» AIM OF THE EXERCISE
Reproduce every record below exactly, without the pictures.
━━━ RECORDS SHOWN
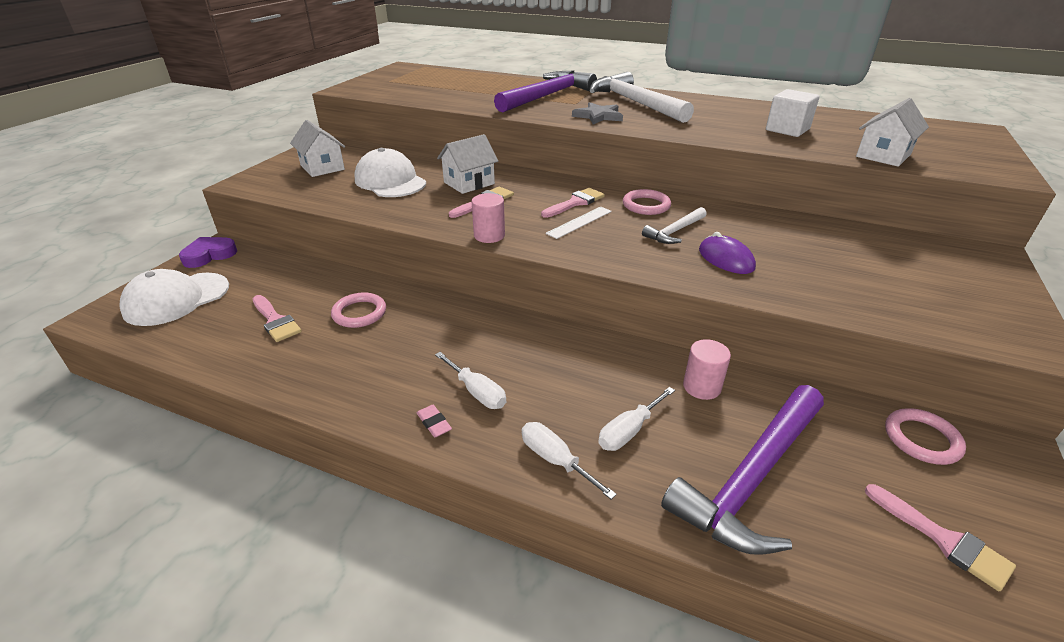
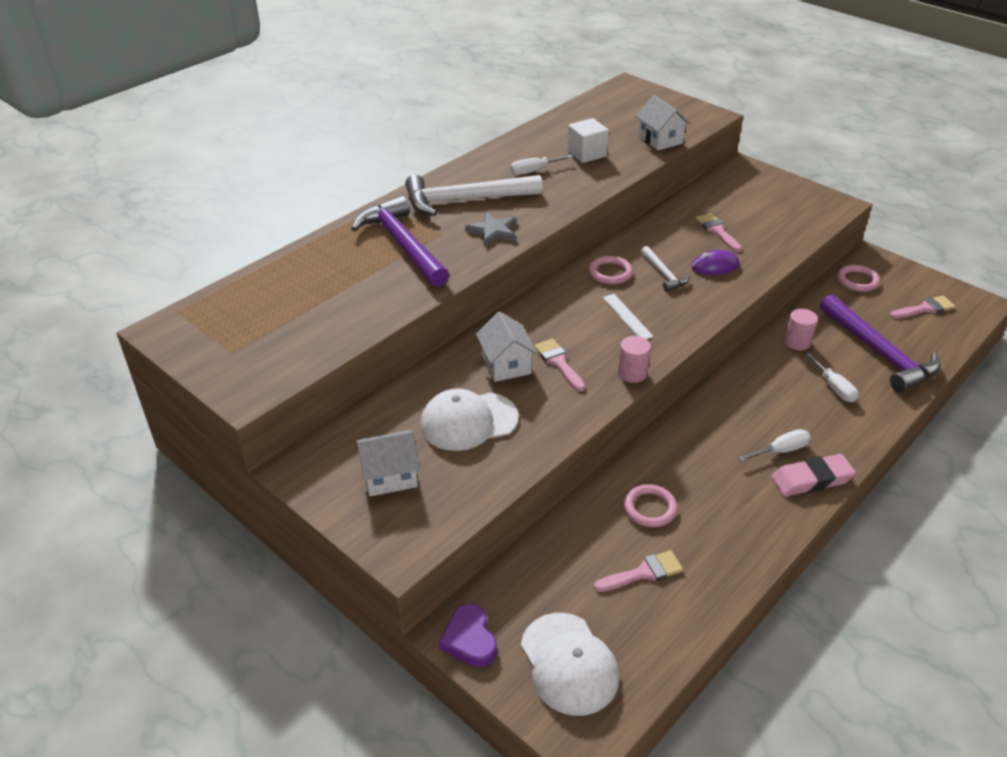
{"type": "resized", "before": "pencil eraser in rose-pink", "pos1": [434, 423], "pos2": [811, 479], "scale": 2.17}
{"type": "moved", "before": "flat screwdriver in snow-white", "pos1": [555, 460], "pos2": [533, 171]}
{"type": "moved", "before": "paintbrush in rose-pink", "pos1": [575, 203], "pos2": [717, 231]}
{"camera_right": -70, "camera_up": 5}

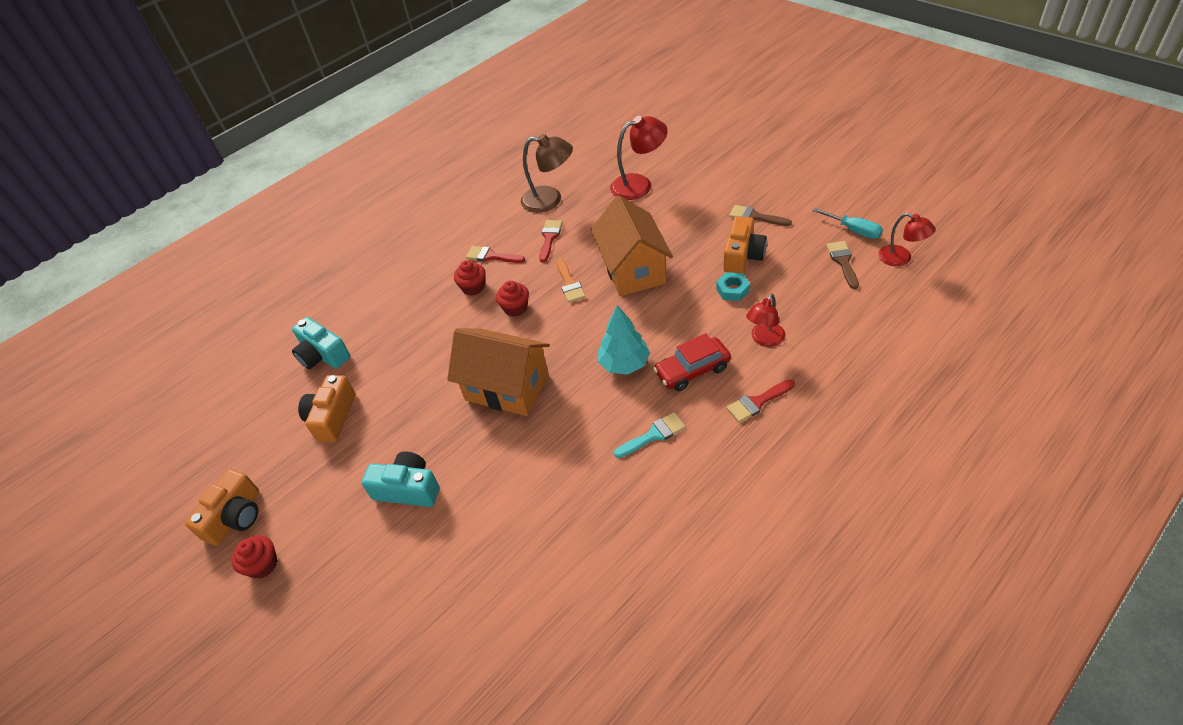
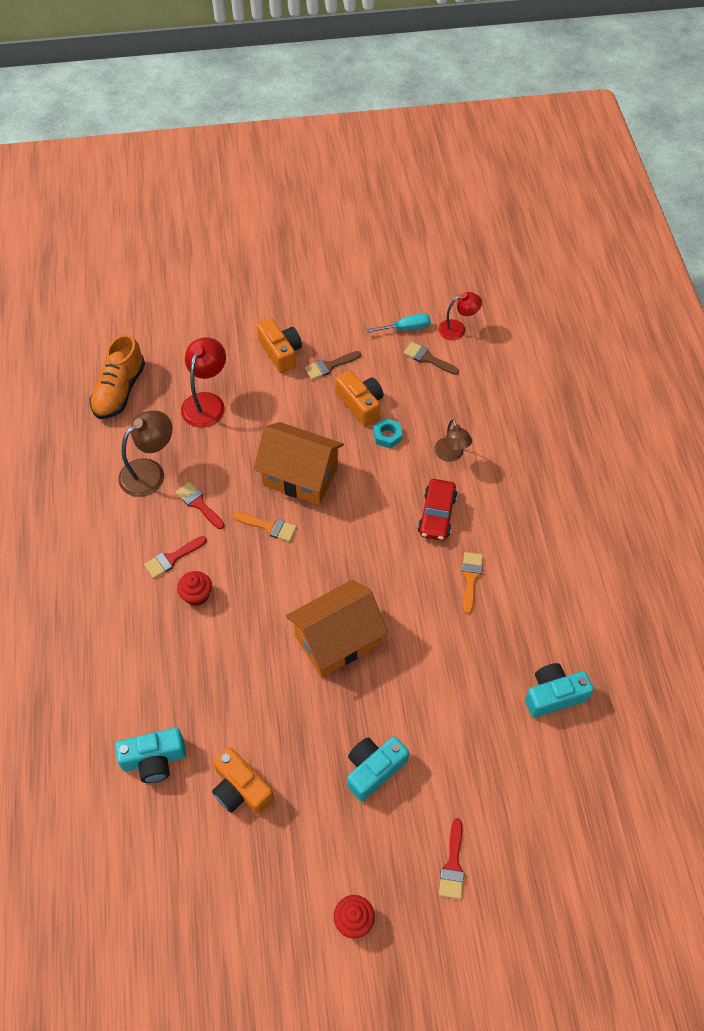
{"type": "moved", "before": "camera in orange-coloured", "pos1": [235, 517], "pos2": [280, 352]}
{"type": "removed", "before": "fairy cake in scarlet", "pos1": [515, 308]}
{"type": "removed", "before": "tree in aqua", "pos1": [624, 364]}
{"type": "recoloured", "before": "paintbrush in aqua", "after": "paintbrush in orange-coloured", "pos1": [654, 435], "pos2": [470, 578]}
{"type": "moved", "before": "paintbrush in scarlet", "pos1": [757, 402], "pos2": [453, 865]}
{"type": "recoloured", "before": "desk lamp in scarlet", "after": "desk lamp in dark brown", "pos1": [764, 340], "pos2": [451, 455]}
{"type": "added", "after": "lace-up shoe in orange-coloured", "pos2": [119, 391]}
{"type": "added", "after": "camera in aqua", "pos2": [554, 695]}
{"camera_right": -60, "camera_up": 10}

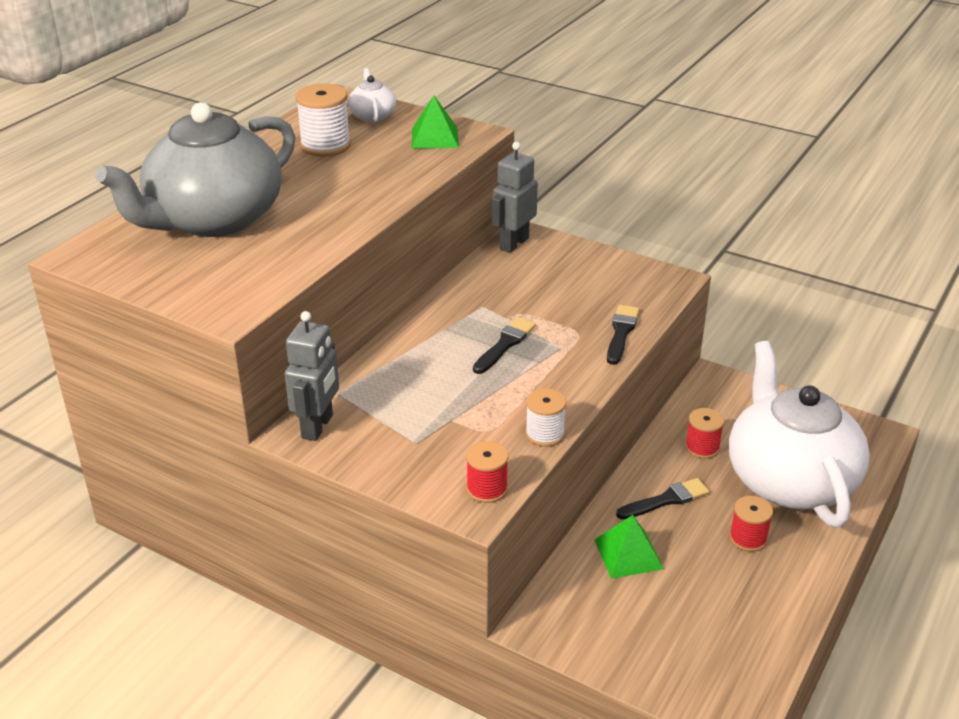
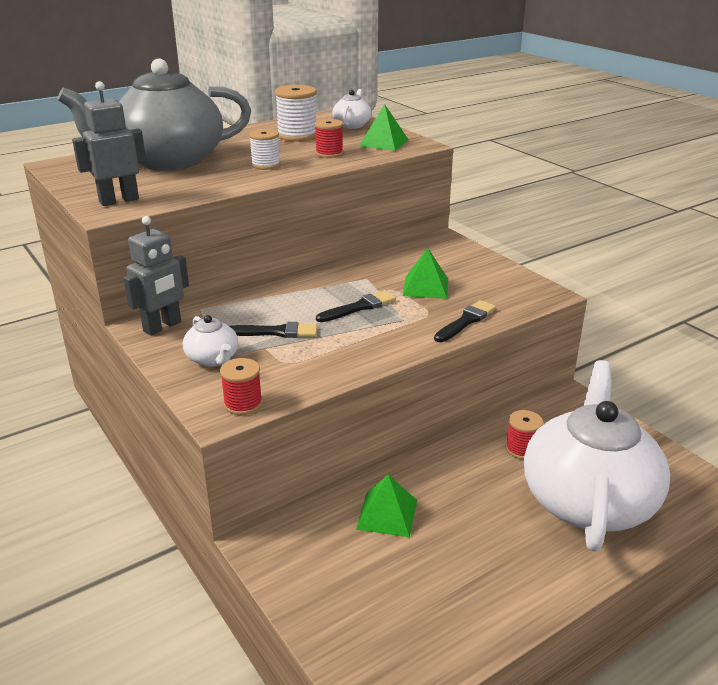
{"type": "moved", "before": "toy robot in ash-grey", "pos1": [513, 243], "pos2": [119, 200]}
{"type": "moved", "before": "bobbin in snow-white", "pos1": [545, 434], "pos2": [266, 165]}
{"type": "moved", "before": "paintbrush in jet-black", "pos1": [666, 500], "pos2": [276, 332]}
{"type": "moved", "before": "bobbin in scarlet", "pos1": [748, 538], "pos2": [329, 153]}
{"type": "added", "after": "china teapot in snow-white", "pos2": [213, 359]}
{"type": "added", "after": "solid pyramid in green", "pos2": [425, 287]}
{"camera_right": 25, "camera_up": -5}

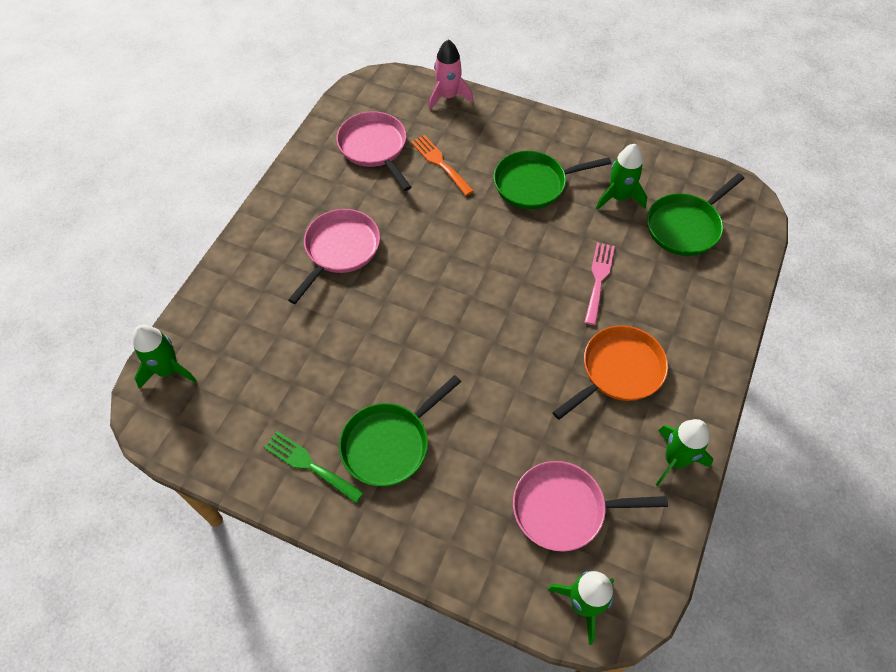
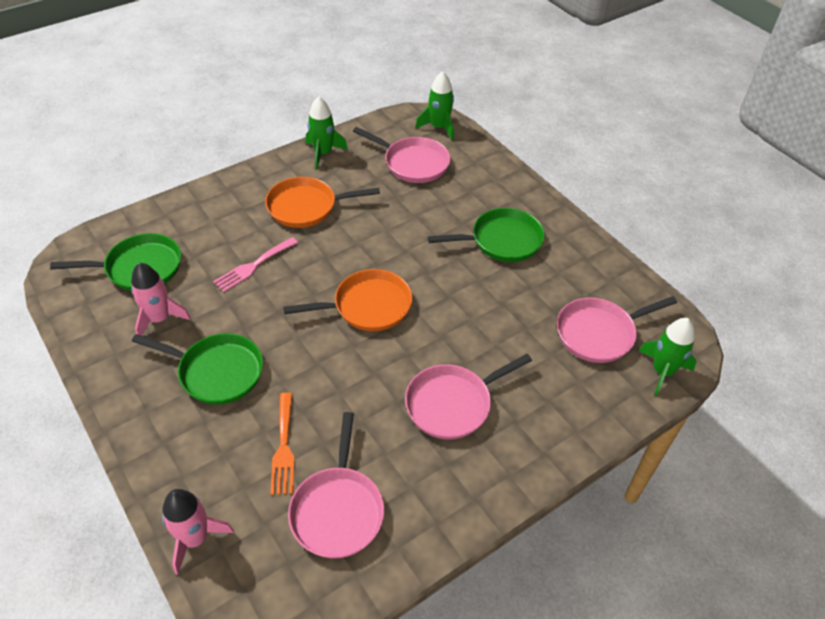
{"type": "removed", "before": "fork in green", "pos1": [309, 465]}
{"type": "recoloured", "before": "rocket in green", "after": "rocket in rose-pink", "pos1": [618, 197], "pos2": [159, 319]}
{"type": "added", "after": "skillet in orange-coloured", "pos2": [367, 306]}
{"type": "added", "after": "skillet in rose-pink", "pos2": [599, 333]}
{"camera_right": -150, "camera_up": -10}

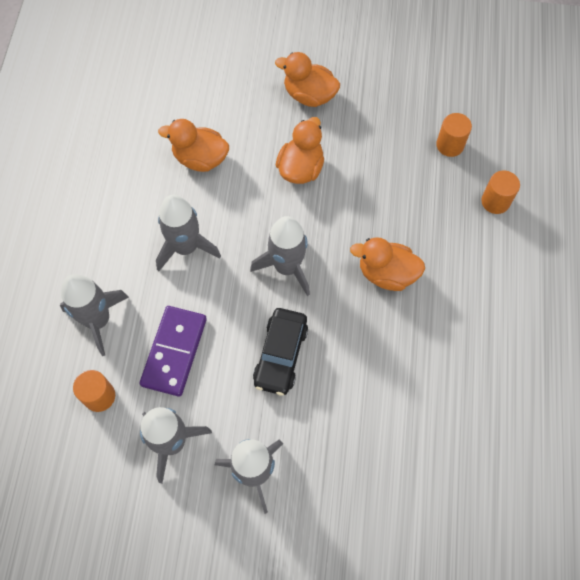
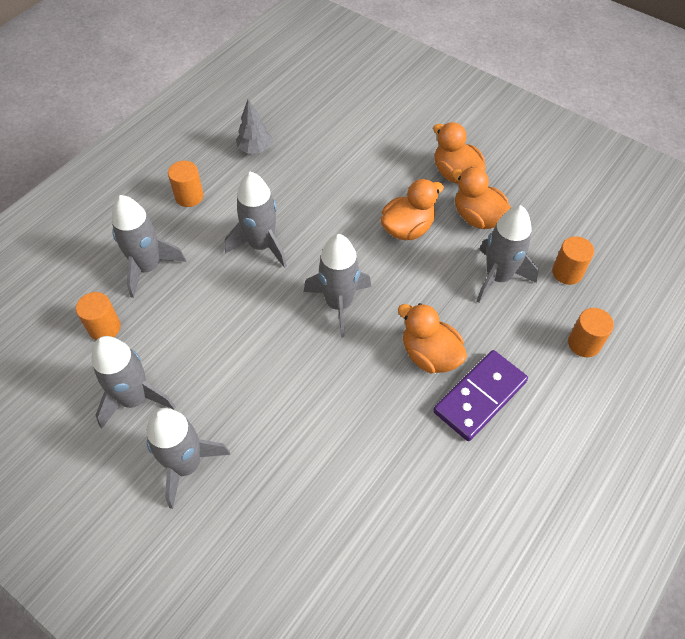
{"type": "moved", "before": "domino piece in purple", "pos1": [174, 351], "pos2": [479, 396]}
{"type": "moved", "before": "duck in orange-coloured", "pos1": [200, 159], "pos2": [478, 217]}
{"type": "removed", "before": "automobile in jet-black", "pos1": [280, 355]}
{"type": "added", "after": "cylinder shape in orange-coloured", "pos2": [189, 196]}
{"type": "added", "after": "tree in ash-grey", "pos2": [255, 149]}
{"type": "added", "after": "rocket in ash-grey", "pos2": [498, 277]}
{"camera_right": 30, "camera_up": -10}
━━━━━━
» THE COMPLETED TASK
{"type": "resized", "before": "pencil eraser in rose-pink", "pos1": [434, 423], "pos2": [811, 479], "scale": 2.17}
{"type": "moved", "before": "flat screwdriver in snow-white", "pos1": [555, 460], "pos2": [533, 171]}
{"type": "moved", "before": "paintbrush in rose-pink", "pos1": [575, 203], "pos2": [717, 231]}
{"camera_right": -70, "camera_up": 5}

{"type": "moved", "before": "camera in orange-coloured", "pos1": [235, 517], "pos2": [280, 352]}
{"type": "removed", "before": "fairy cake in scarlet", "pos1": [515, 308]}
{"type": "removed", "before": "tree in aqua", "pos1": [624, 364]}
{"type": "recoloured", "before": "paintbrush in aqua", "after": "paintbrush in orange-coloured", "pos1": [654, 435], "pos2": [470, 578]}
{"type": "moved", "before": "paintbrush in scarlet", "pos1": [757, 402], "pos2": [453, 865]}
{"type": "recoloured", "before": "desk lamp in scarlet", "after": "desk lamp in dark brown", "pos1": [764, 340], "pos2": [451, 455]}
{"type": "added", "after": "lace-up shoe in orange-coloured", "pos2": [119, 391]}
{"type": "added", "after": "camera in aqua", "pos2": [554, 695]}
{"camera_right": -60, "camera_up": 10}

{"type": "moved", "before": "toy robot in ash-grey", "pos1": [513, 243], "pos2": [119, 200]}
{"type": "moved", "before": "bobbin in snow-white", "pos1": [545, 434], "pos2": [266, 165]}
{"type": "moved", "before": "paintbrush in jet-black", "pos1": [666, 500], "pos2": [276, 332]}
{"type": "moved", "before": "bobbin in scarlet", "pos1": [748, 538], "pos2": [329, 153]}
{"type": "added", "after": "china teapot in snow-white", "pos2": [213, 359]}
{"type": "added", "after": "solid pyramid in green", "pos2": [425, 287]}
{"camera_right": 25, "camera_up": -5}

{"type": "removed", "before": "fork in green", "pos1": [309, 465]}
{"type": "recoloured", "before": "rocket in green", "after": "rocket in rose-pink", "pos1": [618, 197], "pos2": [159, 319]}
{"type": "added", "after": "skillet in orange-coloured", "pos2": [367, 306]}
{"type": "added", "after": "skillet in rose-pink", "pos2": [599, 333]}
{"camera_right": -150, "camera_up": -10}

{"type": "moved", "before": "domino piece in purple", "pos1": [174, 351], "pos2": [479, 396]}
{"type": "moved", "before": "duck in orange-coloured", "pos1": [200, 159], "pos2": [478, 217]}
{"type": "removed", "before": "automobile in jet-black", "pos1": [280, 355]}
{"type": "added", "after": "cylinder shape in orange-coloured", "pos2": [189, 196]}
{"type": "added", "after": "tree in ash-grey", "pos2": [255, 149]}
{"type": "added", "after": "rocket in ash-grey", "pos2": [498, 277]}
{"camera_right": 30, "camera_up": -10}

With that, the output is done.